■ **YOUR INSTRUCTIONS**
The answer must be an exact copy of the records below, with every picture left out.

DATA SHOWN Start Marker

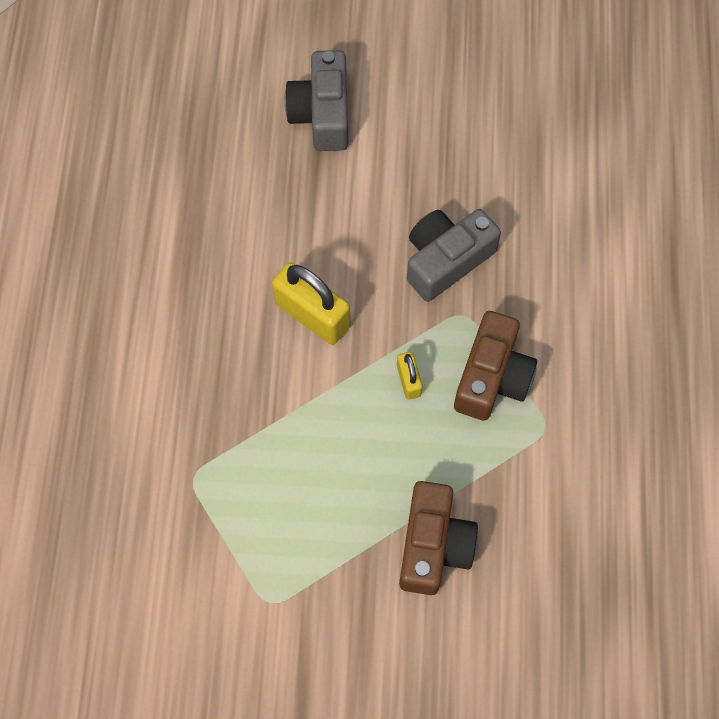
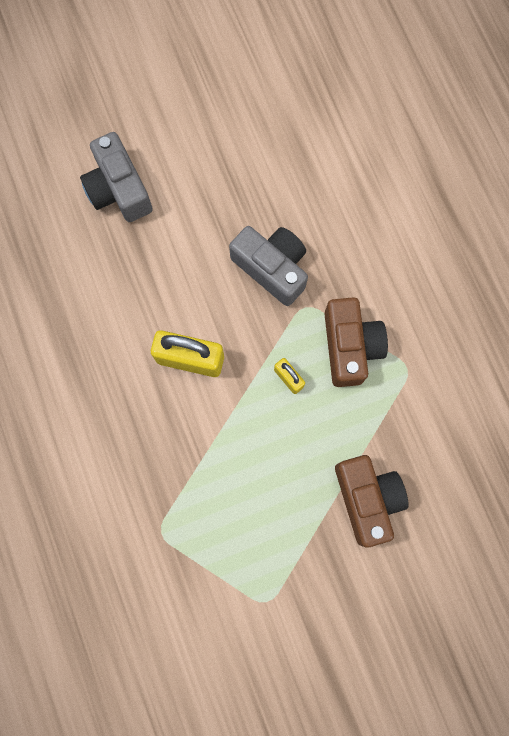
camera: 25 degrees left, 10 degrees up
grey camera [407,209,501,302] -> grey camera turned 105 degrees clockwise [229,226,308,306]

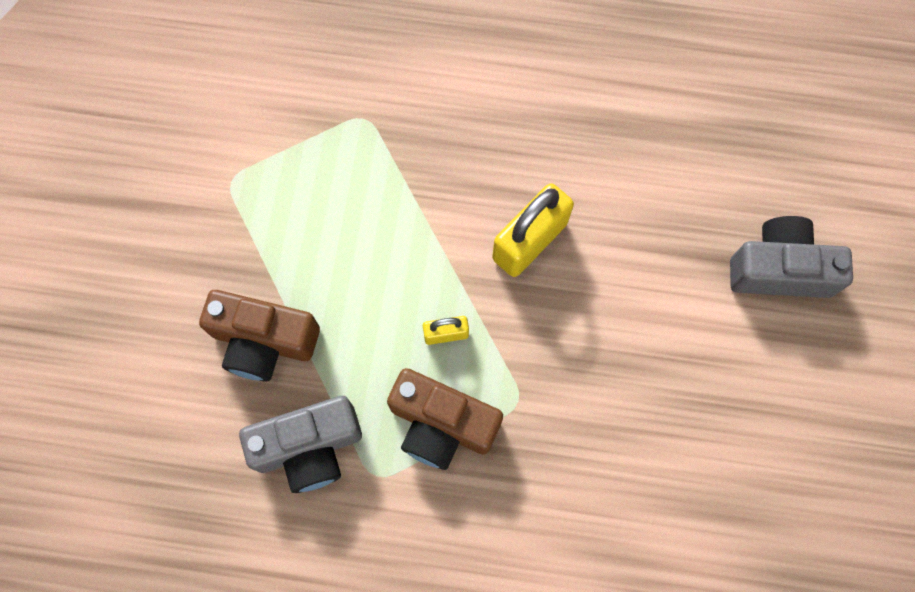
camera: 120 degrees right, 5 degrees down
grey camera [229,226,308,306] -> grey camera moved to [239,396,362,493]

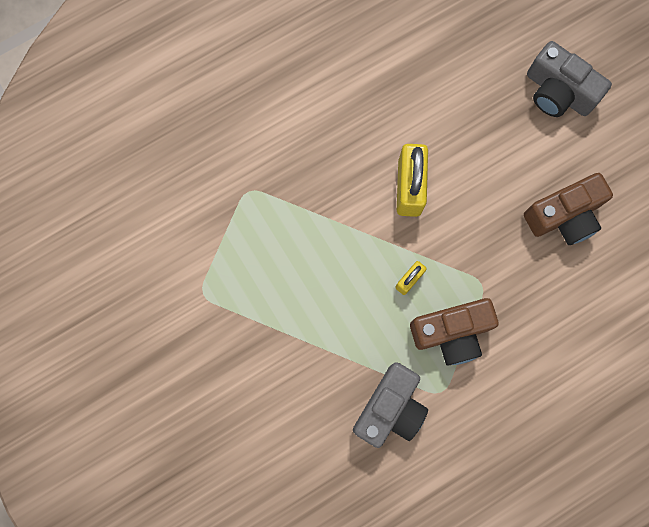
camera: 40 degrees left, 5 degrees up
brown camera [199,290,320,381] -> brown camera moved to [524,173,613,245]
grey camera [730,216,853,298] -> grey camera turned 105 degrees counterclockwise [527,41,612,117]

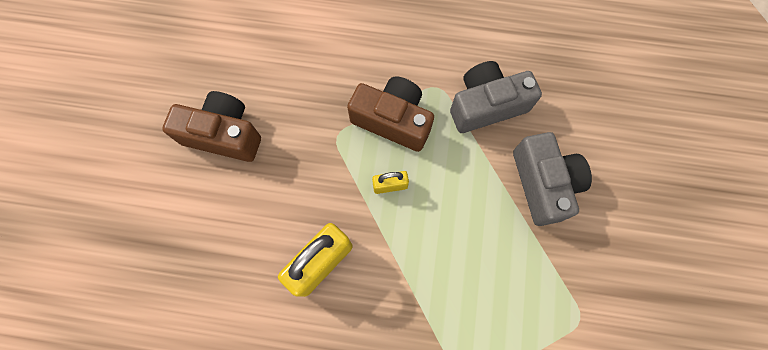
camera: 140 degrees left, 5 degrees down
grey camera [527,41,612,117] -> grey camera moved to [513,132,592,226]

DATA SHOWN End Marker

■ **PROBLEM SOLUTION**
camera: 25 degrees left, 10 degrees up
grey camera [407,209,501,302] -> grey camera turned 105 degrees clockwise [229,226,308,306]

camera: 120 degrees right, 5 degrees down
grey camera [229,226,308,306] -> grey camera moved to [239,396,362,493]

camera: 40 degrees left, 5 degrees up
brown camera [199,290,320,381] -> brown camera moved to [524,173,613,245]
grey camera [730,216,853,298] -> grey camera turned 105 degrees counterclockwise [527,41,612,117]

camera: 140 degrees left, 5 degrees down
grey camera [527,41,612,117] -> grey camera moved to [513,132,592,226]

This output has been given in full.